*** Extracted information ***

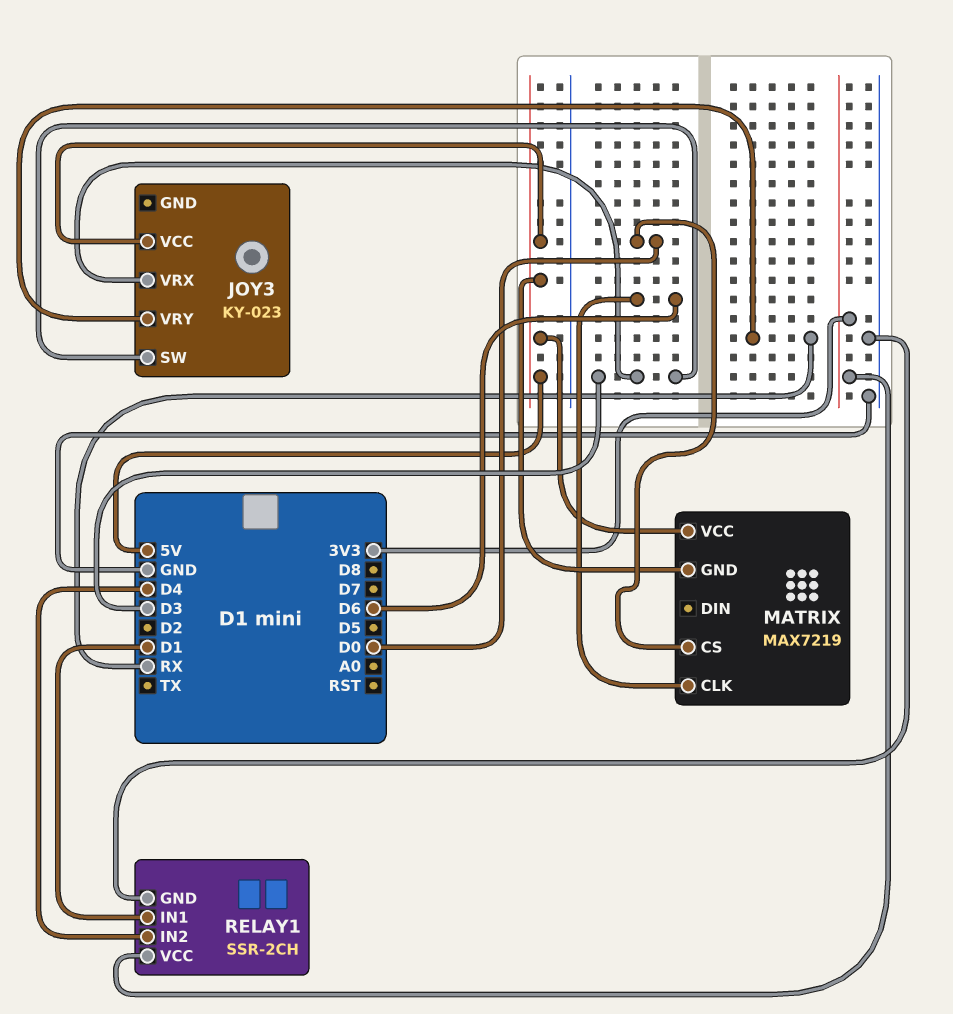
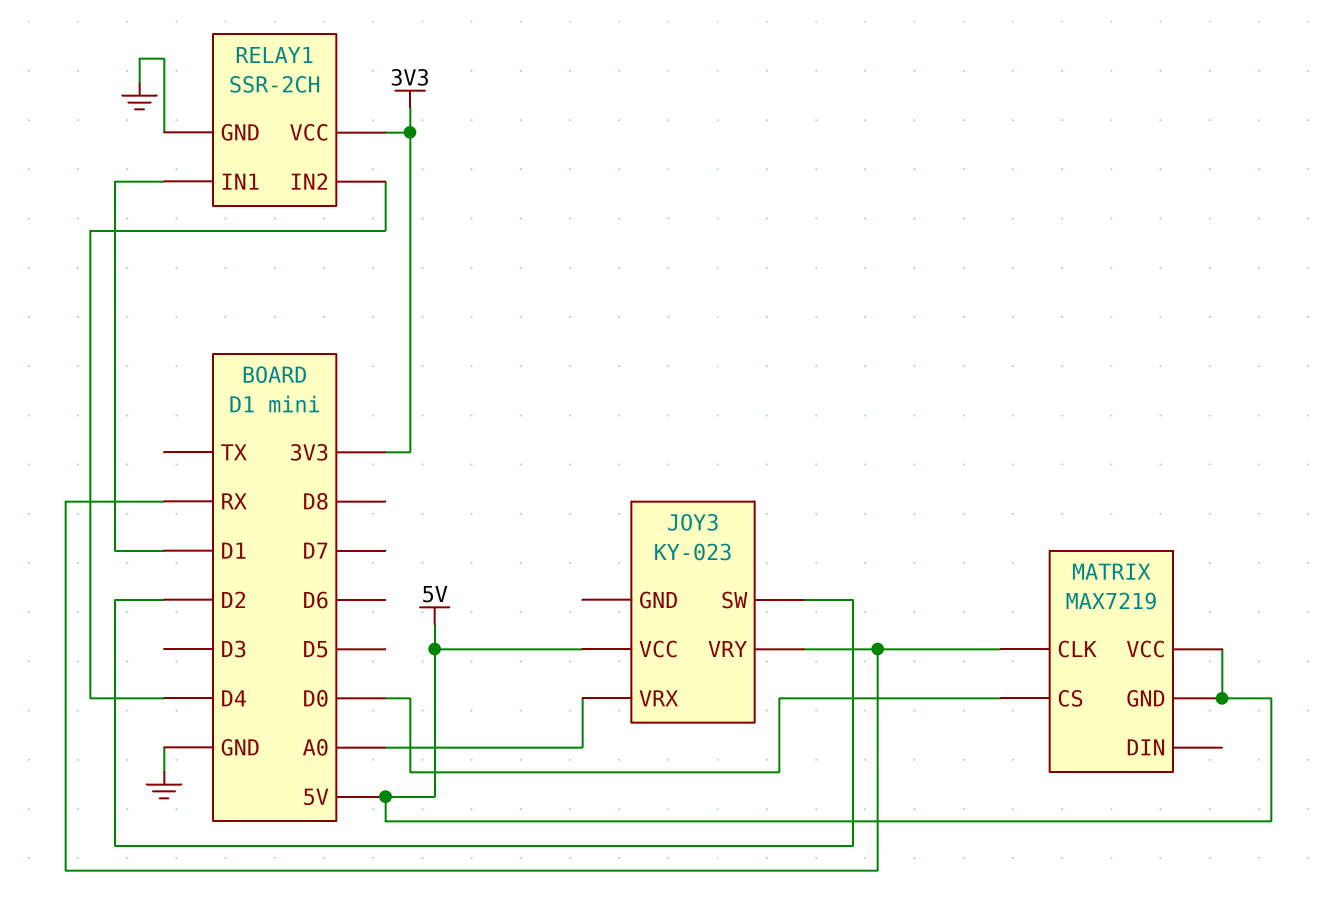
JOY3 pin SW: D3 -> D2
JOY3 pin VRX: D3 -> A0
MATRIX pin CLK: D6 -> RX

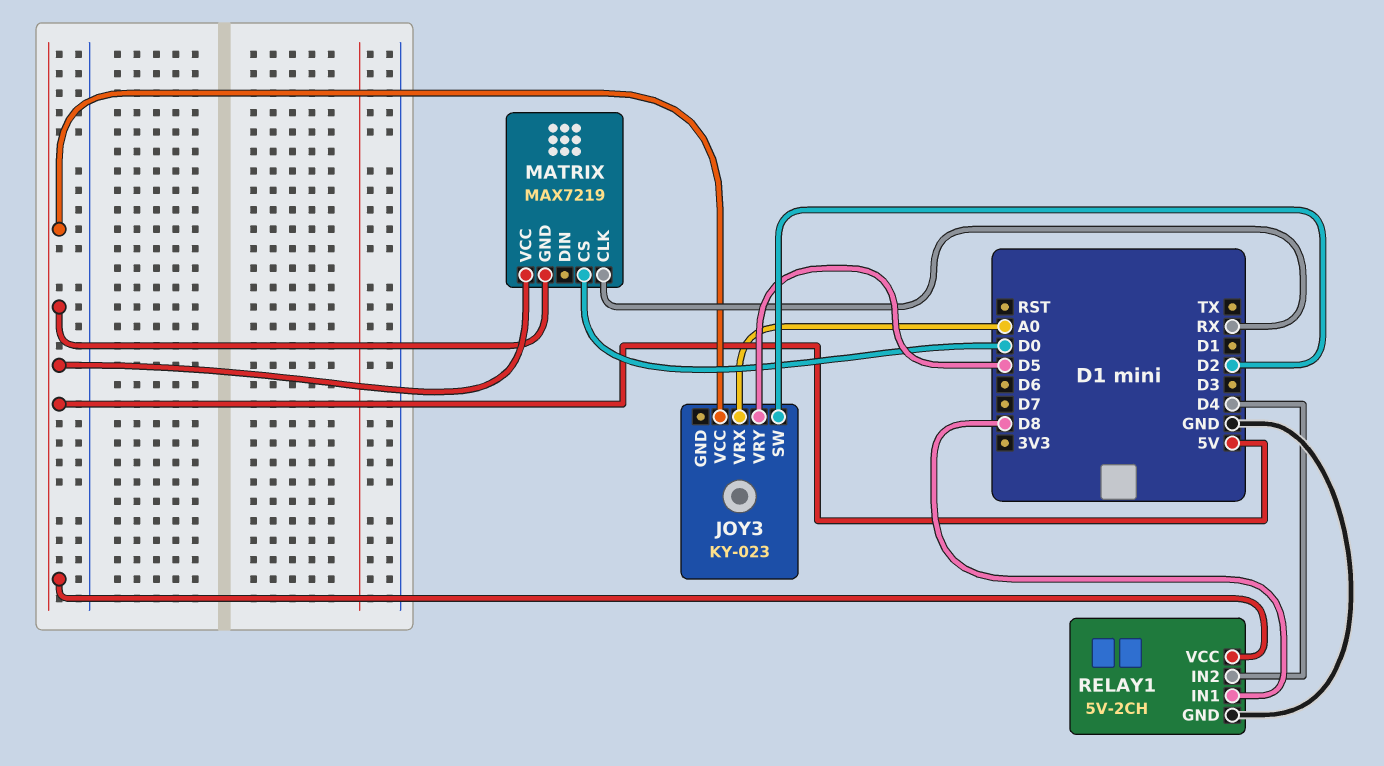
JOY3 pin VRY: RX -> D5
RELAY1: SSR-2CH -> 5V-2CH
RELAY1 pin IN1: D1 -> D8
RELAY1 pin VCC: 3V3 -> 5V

*** End of Extracted information ***
*** Extracted information ***

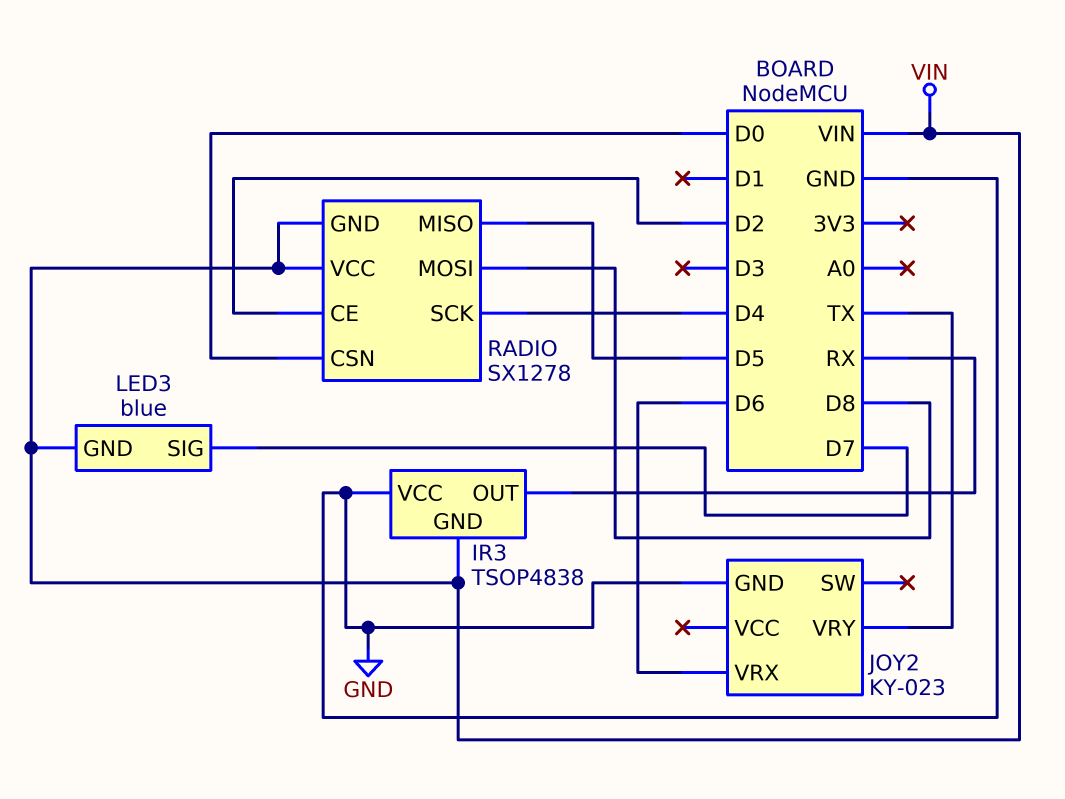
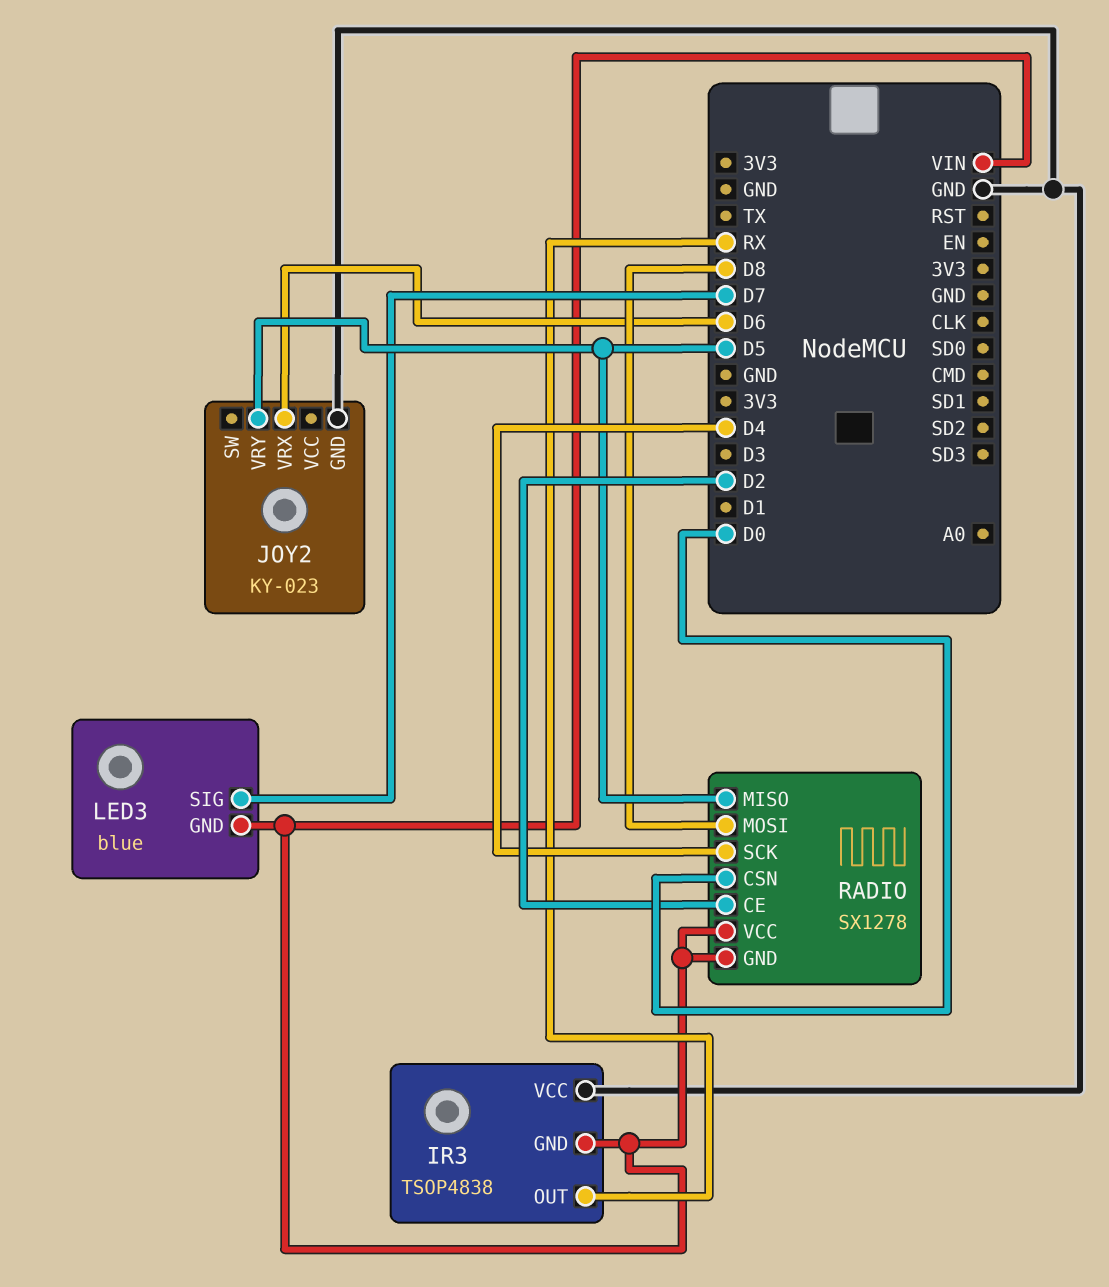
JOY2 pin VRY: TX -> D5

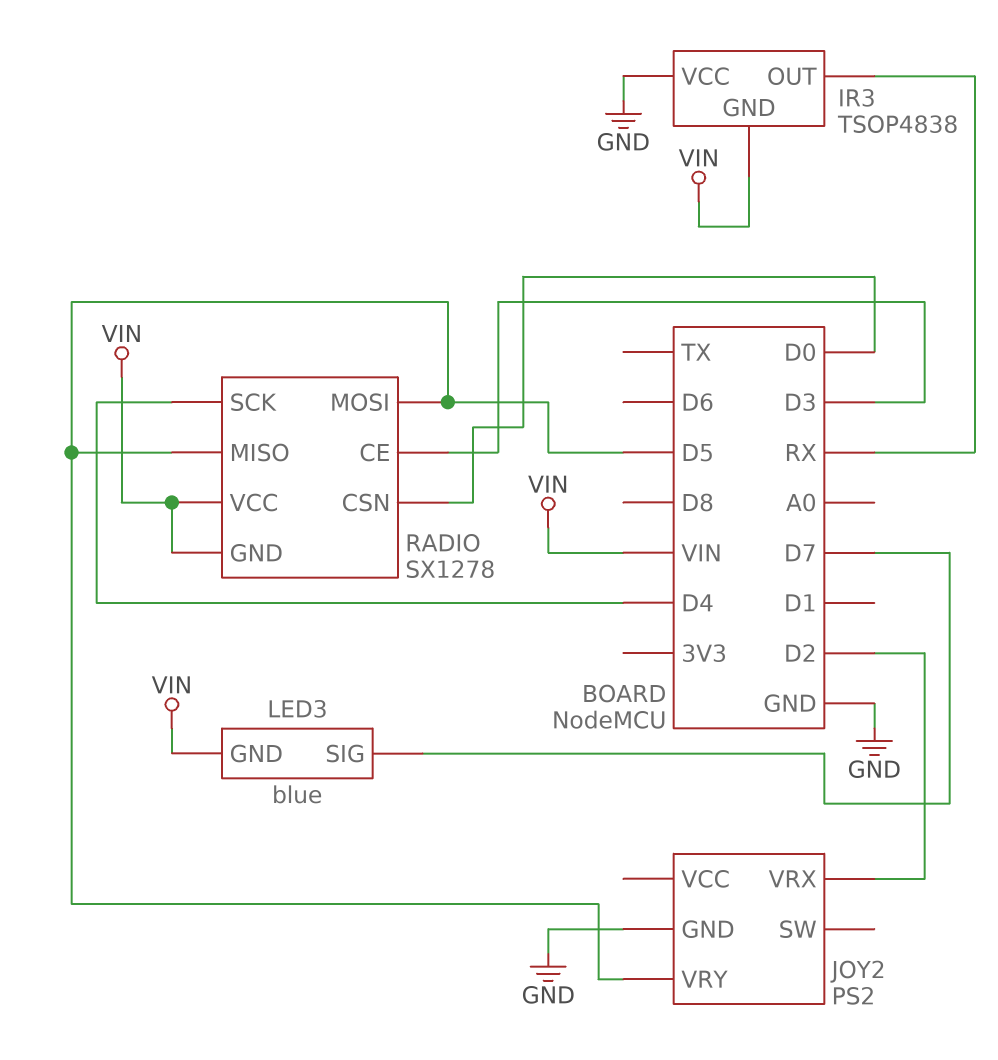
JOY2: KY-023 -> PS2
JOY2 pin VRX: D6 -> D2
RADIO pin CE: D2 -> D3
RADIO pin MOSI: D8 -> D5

*** End of Extracted information ***

[Brief]:
Transcribe only the lines above that start at the line containing "JOY3 pin VRX: D3 -> A0" and end at the line containing "RELAY1 pin VCC: 3V3 -> 5V". Omit pictures.

[Result]:
JOY3 pin VRX: D3 -> A0
MATRIX pin CLK: D6 -> RX

JOY3 pin VRY: RX -> D5
RELAY1: SSR-2CH -> 5V-2CH
RELAY1 pin IN1: D1 -> D8
RELAY1 pin VCC: 3V3 -> 5V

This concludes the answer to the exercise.